■ **Instructions for the task**
Copy out each of the following items word for word, including every line.

Source data

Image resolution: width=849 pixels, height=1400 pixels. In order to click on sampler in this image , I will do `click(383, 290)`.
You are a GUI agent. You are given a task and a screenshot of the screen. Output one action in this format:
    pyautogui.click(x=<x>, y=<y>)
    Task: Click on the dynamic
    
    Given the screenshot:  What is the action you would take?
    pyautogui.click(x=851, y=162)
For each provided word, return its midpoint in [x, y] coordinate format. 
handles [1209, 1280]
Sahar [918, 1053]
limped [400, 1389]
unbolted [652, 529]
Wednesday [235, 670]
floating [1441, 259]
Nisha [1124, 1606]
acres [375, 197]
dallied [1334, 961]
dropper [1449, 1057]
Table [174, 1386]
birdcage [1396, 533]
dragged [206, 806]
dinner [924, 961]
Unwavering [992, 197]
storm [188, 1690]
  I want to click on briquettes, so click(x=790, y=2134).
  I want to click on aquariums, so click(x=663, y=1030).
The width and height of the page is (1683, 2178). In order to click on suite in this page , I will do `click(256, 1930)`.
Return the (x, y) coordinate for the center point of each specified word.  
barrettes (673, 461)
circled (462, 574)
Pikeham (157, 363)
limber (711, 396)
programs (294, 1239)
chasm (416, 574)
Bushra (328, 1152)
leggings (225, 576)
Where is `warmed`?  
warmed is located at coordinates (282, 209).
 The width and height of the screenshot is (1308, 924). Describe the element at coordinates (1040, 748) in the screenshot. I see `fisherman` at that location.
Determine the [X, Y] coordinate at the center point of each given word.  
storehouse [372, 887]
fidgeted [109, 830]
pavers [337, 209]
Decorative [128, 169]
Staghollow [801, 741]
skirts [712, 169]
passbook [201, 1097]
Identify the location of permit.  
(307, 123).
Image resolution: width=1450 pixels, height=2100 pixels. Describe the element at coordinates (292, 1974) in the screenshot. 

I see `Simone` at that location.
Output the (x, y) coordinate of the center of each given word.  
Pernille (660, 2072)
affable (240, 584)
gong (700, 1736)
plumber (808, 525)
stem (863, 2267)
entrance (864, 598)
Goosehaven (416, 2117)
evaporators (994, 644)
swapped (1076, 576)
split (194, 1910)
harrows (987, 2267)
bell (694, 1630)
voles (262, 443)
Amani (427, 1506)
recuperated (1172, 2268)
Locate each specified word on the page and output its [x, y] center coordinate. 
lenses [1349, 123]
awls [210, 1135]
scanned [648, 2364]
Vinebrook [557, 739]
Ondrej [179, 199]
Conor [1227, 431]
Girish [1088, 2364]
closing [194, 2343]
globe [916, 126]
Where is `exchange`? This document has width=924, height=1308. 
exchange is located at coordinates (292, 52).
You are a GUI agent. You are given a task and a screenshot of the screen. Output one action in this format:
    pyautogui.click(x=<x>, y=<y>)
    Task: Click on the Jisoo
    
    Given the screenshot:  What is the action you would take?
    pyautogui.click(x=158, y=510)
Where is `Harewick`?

■ **Solution to this exercise**
Image resolution: width=849 pixels, height=1400 pixels. In order to click on sampler in this image , I will do `click(383, 290)`.
You are a GUI agent. You are given a task and a screenshot of the screen. Output one action in this format:
    pyautogui.click(x=<x>, y=<y>)
    Task: Click on the dynamic
    
    Given the screenshot:  What is the action you would take?
    pyautogui.click(x=851, y=162)
For each provided word, return its midpoint in [x, y] coordinate format. 
handles [1209, 1280]
Sahar [918, 1053]
limped [400, 1389]
unbolted [652, 529]
Wednesday [235, 670]
floating [1441, 259]
Nisha [1124, 1606]
acres [375, 197]
dallied [1334, 961]
dropper [1449, 1057]
Table [174, 1386]
birdcage [1396, 533]
dragged [206, 806]
dinner [924, 961]
Unwavering [992, 197]
storm [188, 1690]
  I want to click on briquettes, so click(x=790, y=2134).
  I want to click on aquariums, so click(x=663, y=1030).
The width and height of the page is (1683, 2178). In order to click on suite in this page , I will do `click(256, 1930)`.
Return the (x, y) coordinate for the center point of each specified word.  
barrettes (673, 461)
circled (462, 574)
Pikeham (157, 363)
limber (711, 396)
programs (294, 1239)
chasm (416, 574)
Bushra (328, 1152)
leggings (225, 576)
Where is `warmed`?  
warmed is located at coordinates (282, 209).
 The width and height of the screenshot is (1308, 924). Describe the element at coordinates (1040, 748) in the screenshot. I see `fisherman` at that location.
Determine the [X, Y] coordinate at the center point of each given word.  
storehouse [372, 887]
fidgeted [109, 830]
pavers [337, 209]
Decorative [128, 169]
Staghollow [801, 741]
skirts [712, 169]
passbook [201, 1097]
Identify the location of permit.  
(307, 123).
Image resolution: width=1450 pixels, height=2100 pixels. Describe the element at coordinates (292, 1974) in the screenshot. 

I see `Simone` at that location.
Output the (x, y) coordinate of the center of each given word.  
Pernille (660, 2072)
affable (240, 584)
gong (700, 1736)
plumber (808, 525)
stem (863, 2267)
entrance (864, 598)
Goosehaven (416, 2117)
evaporators (994, 644)
swapped (1076, 576)
split (194, 1910)
harrows (987, 2267)
bell (694, 1630)
voles (262, 443)
Amani (427, 1506)
recuperated (1172, 2268)
Locate each specified word on the page and output its [x, y] center coordinate. 
lenses [1349, 123]
awls [210, 1135]
scanned [648, 2364]
Vinebrook [557, 739]
Ondrej [179, 199]
Conor [1227, 431]
Girish [1088, 2364]
closing [194, 2343]
globe [916, 126]
Where is `exchange`? This document has width=924, height=1308. 
exchange is located at coordinates (292, 52).
You are a GUI agent. You are given a task and a screenshot of the screen. Output one action in this format:
    pyautogui.click(x=<x>, y=<y>)
    Task: Click on the Jisoo
    
    Given the screenshot:  What is the action you would take?
    pyautogui.click(x=158, y=510)
Where is `Harewick`?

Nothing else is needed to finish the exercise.